[Data block]:
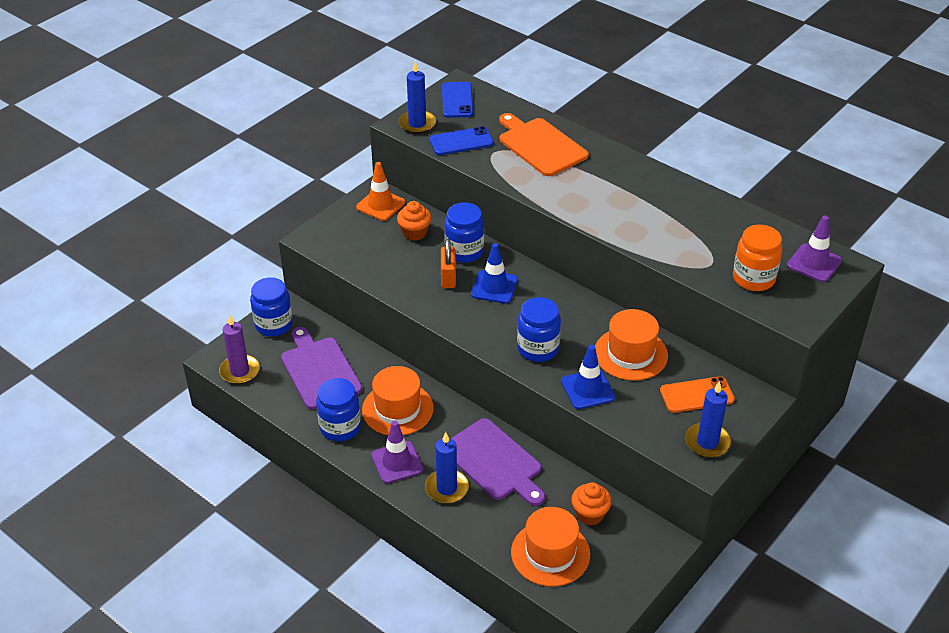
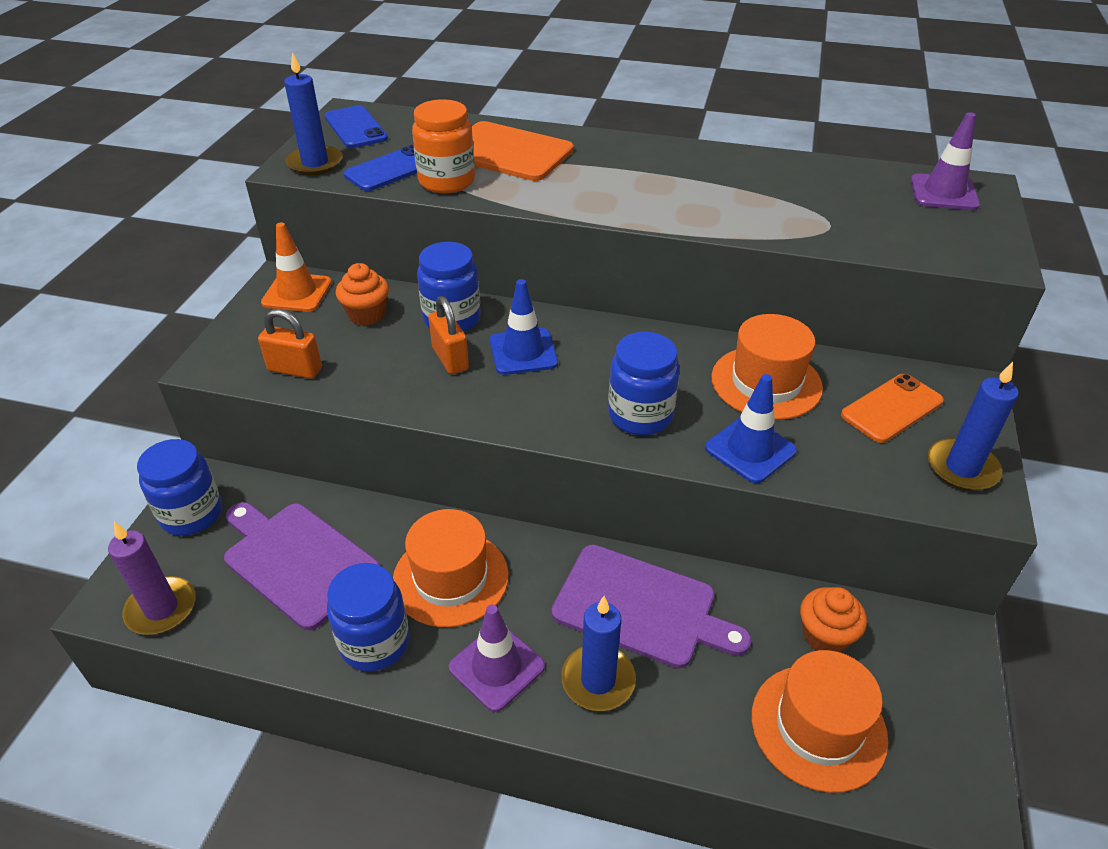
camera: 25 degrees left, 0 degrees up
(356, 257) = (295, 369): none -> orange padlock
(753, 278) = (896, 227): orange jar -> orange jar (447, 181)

[Required work]: Every line above in which the word "orange" occurs is to be copied.

[Exercise result]:
(356, 257) = (295, 369): none -> orange padlock
(753, 278) = (896, 227): orange jar -> orange jar (447, 181)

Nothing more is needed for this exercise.